WORK TO BE COMPLETED:
Find every line below that contains the word "green" and copy it out.

Object state change records:

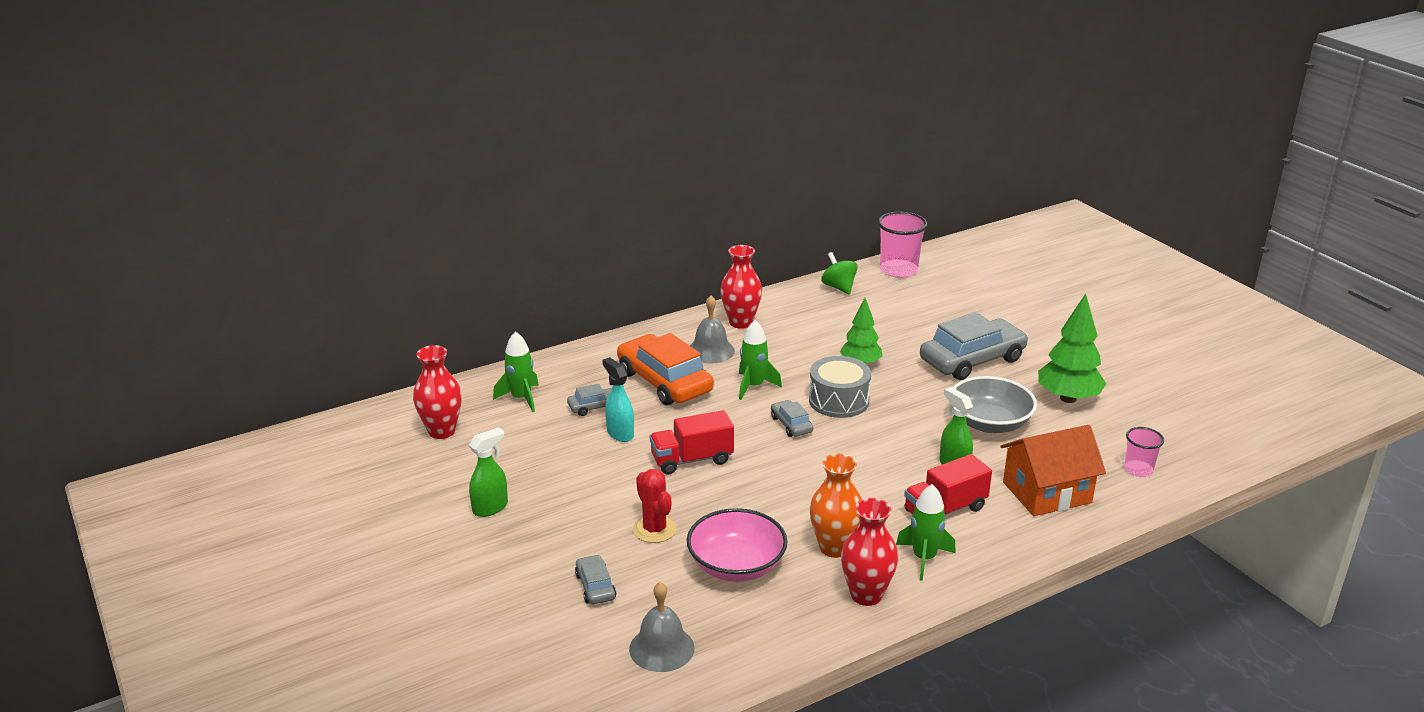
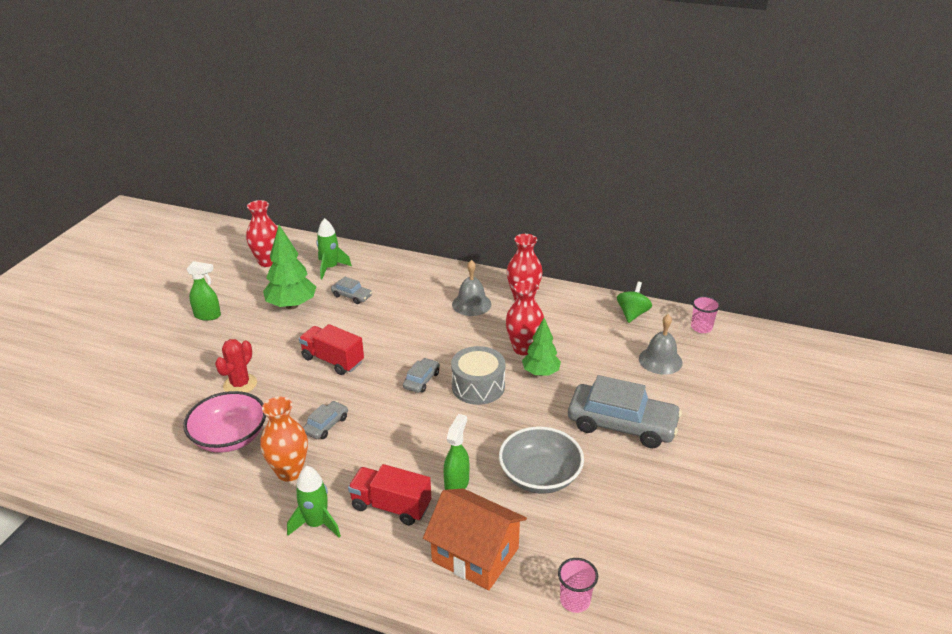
camera: 50 degrees right, 5 degrees up
(595, 586) = (161, 392): grey car -> grey car (326, 425)
(620, 433) = (332, 319): turquoise spray bottle -> none
(661, 648) = (117, 449): grey bell -> grey bell (660, 360)
(664, 382) = (411, 306): orange car -> none
(753, 386) = (450, 342): green rocket -> none
(866, 595) = (245, 514): red vase -> red vase (523, 348)
(898, 270) = (701, 328): pink cup -> pink cup, size x0.59
(1068, 398) = (636, 505): green tree -> green tree (292, 305)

WRITTEN REPLY:
(753, 386) = (450, 342): green rocket -> none
(1068, 398) = (636, 505): green tree -> green tree (292, 305)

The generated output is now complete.